• **Directions for this task**
Starting at the first line of the data below, write out each line exactly until you reach the line containing "Image attached. H&E-stained", and include that line too.

• **Supplied material**
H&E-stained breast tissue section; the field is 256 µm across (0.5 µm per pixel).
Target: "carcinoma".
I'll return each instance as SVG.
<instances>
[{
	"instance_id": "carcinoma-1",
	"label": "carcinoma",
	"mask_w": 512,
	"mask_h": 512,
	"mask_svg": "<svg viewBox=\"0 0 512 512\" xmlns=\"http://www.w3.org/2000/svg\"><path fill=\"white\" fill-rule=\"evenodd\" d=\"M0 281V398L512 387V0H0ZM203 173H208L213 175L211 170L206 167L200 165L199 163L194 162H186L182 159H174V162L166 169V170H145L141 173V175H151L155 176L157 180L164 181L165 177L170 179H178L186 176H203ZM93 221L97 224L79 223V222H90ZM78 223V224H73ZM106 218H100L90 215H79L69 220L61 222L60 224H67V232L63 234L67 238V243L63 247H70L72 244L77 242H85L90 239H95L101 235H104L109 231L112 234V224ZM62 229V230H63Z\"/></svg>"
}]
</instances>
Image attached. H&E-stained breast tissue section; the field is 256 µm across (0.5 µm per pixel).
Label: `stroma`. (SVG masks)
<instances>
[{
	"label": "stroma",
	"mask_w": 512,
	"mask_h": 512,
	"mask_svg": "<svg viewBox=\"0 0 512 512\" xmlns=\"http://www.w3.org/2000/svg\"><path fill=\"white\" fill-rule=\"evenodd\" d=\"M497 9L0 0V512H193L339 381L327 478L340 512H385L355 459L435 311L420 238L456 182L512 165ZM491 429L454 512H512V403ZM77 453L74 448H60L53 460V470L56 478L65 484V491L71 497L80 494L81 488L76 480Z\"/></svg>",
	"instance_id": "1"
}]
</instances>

• **Finished task**
H&E-stained breast tissue section; the field is 256 µm across (0.5 µm per pixel).
Target: "carcinoma".
I'll return each instance as SVG.
<instances>
[{
	"instance_id": "carcinoma-1",
	"label": "carcinoma",
	"mask_w": 512,
	"mask_h": 512,
	"mask_svg": "<svg viewBox=\"0 0 512 512\" xmlns=\"http://www.w3.org/2000/svg\"><path fill=\"white\" fill-rule=\"evenodd\" d=\"M0 281V398L512 387V0H0ZM203 173H208L213 175L211 170L206 167L200 165L199 163L194 162H186L182 159H174V162L166 169V170H145L141 173V175H151L155 176L157 180L164 181L165 177L170 179H178L186 176H203ZM93 221L97 224L79 223V222H90ZM78 223V224H73ZM106 218H100L90 215H79L69 220L61 222L60 224H67V232L63 234L67 238V243L63 247H70L72 244L77 242H85L90 239H95L101 235H104L109 231L112 234V224ZM62 229V230H63Z\"/></svg>"
}]
</instances>
Image attached. H&E-stained breast tissue section; the field is 256 µm across (0.5 µm per pixel).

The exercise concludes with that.